───── INFORMATION GIVEN

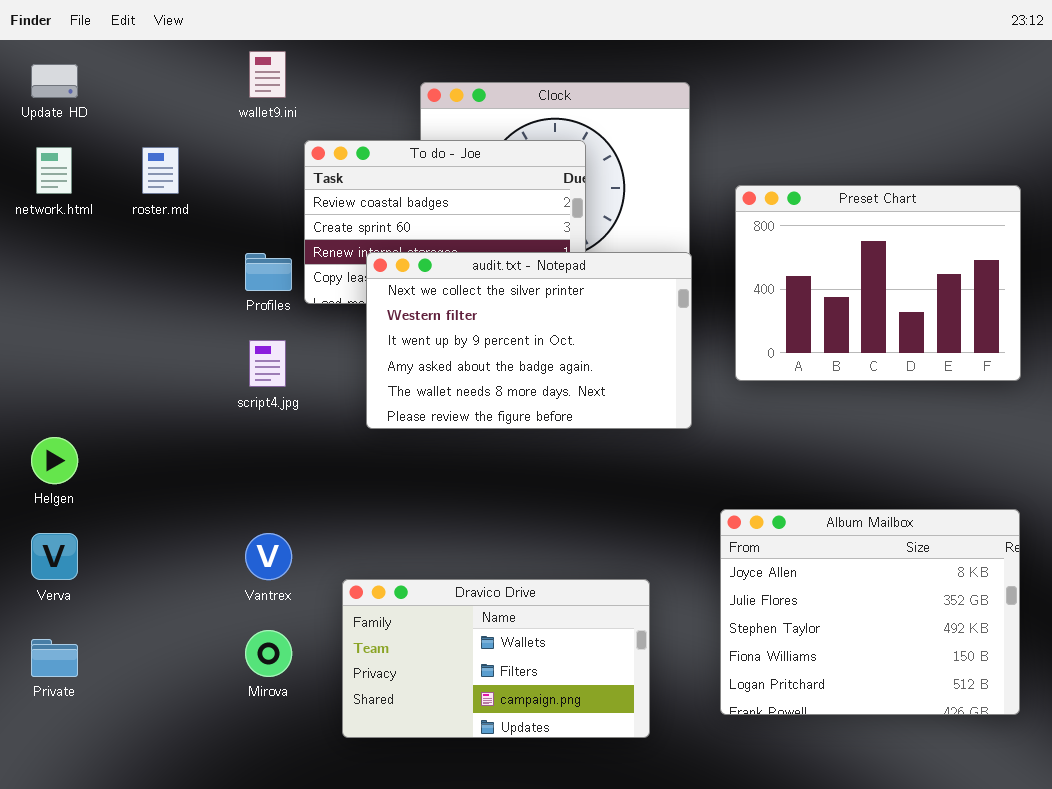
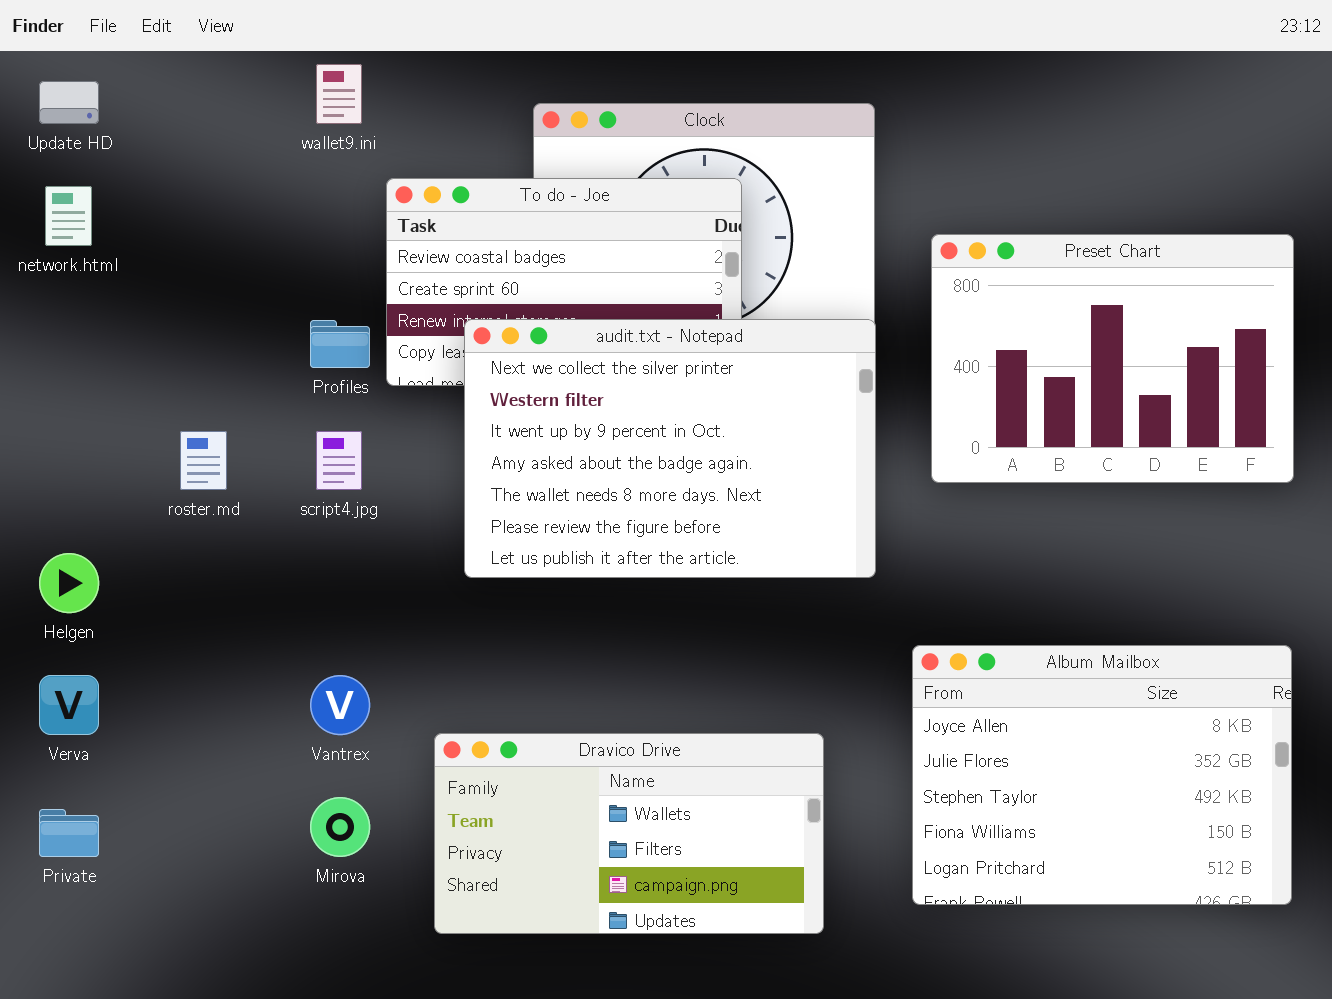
roster.md: [142,147,179,194] -> [180,431,227,490], moved
audit.txt - Notepad: [366,252,692,429] -> [464,319,876,578], resized

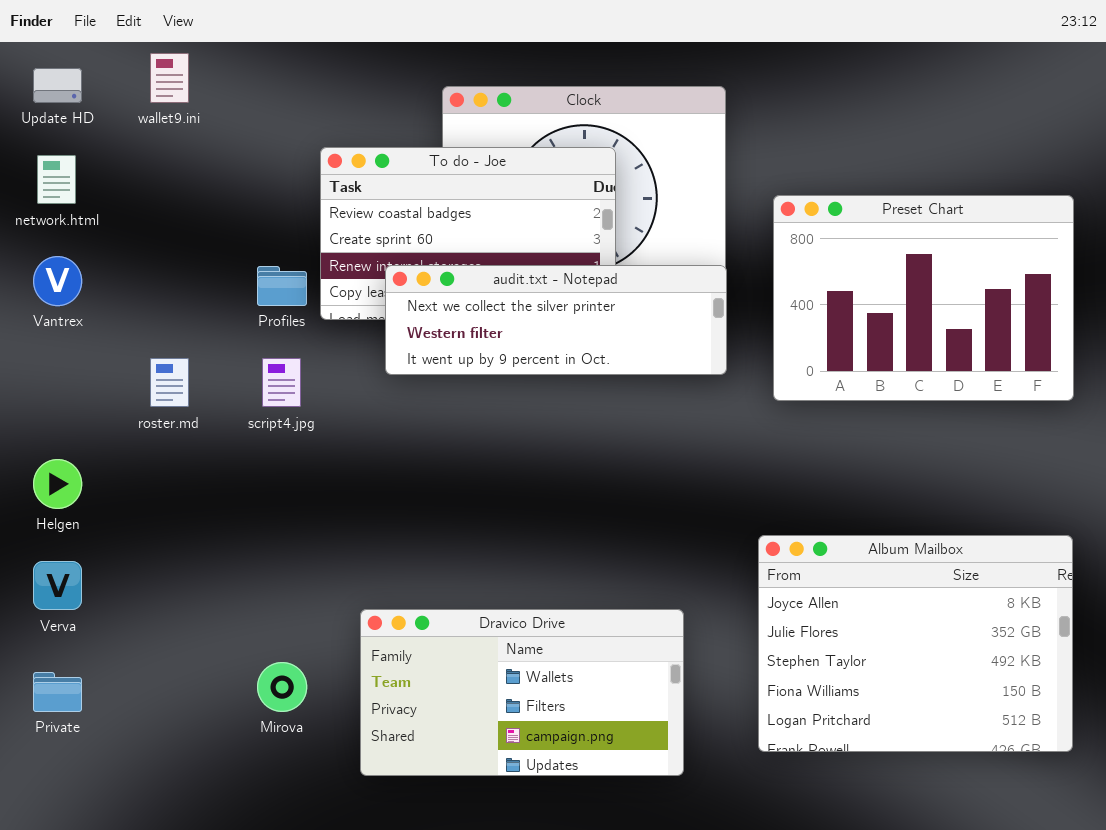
wallet9.ini: [316,64,362,124] -> [150,53,189,103], moved
audit.txt - Notepad: [464,319,876,578] -> [385,265,727,375], resized
Vantrex: [310,675,370,735] -> [33,256,82,306], moved

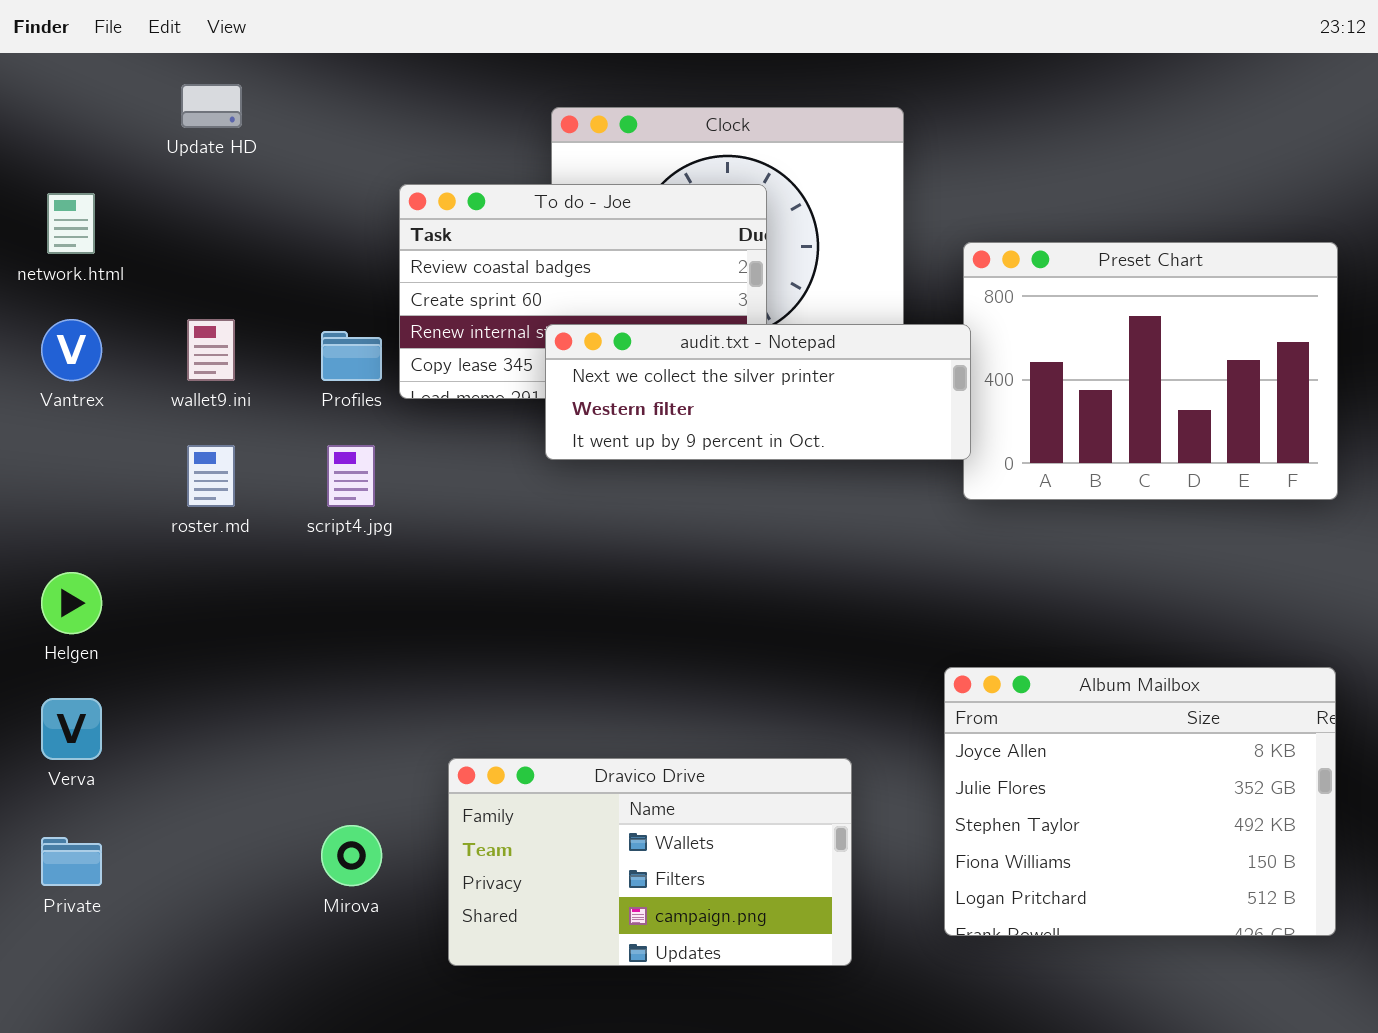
wallet9.ini: [150,53,189,103] -> [187,319,235,381], moved
Update HD: [33,68,82,103] -> [181,84,242,128], moved
audit.txt - Notepad: [385,265,727,375] -> [545,324,971,460], moved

──────────

[WORK TASK] For this exercise, please copy exactly the lines from the one holding "Update HD: [33,68,82,103]" through the end of the records, the first and last included.

[WRITTEN SOLUTION]
Update HD: [33,68,82,103] -> [181,84,242,128], moved
audit.txt - Notepad: [385,265,727,375] -> [545,324,971,460], moved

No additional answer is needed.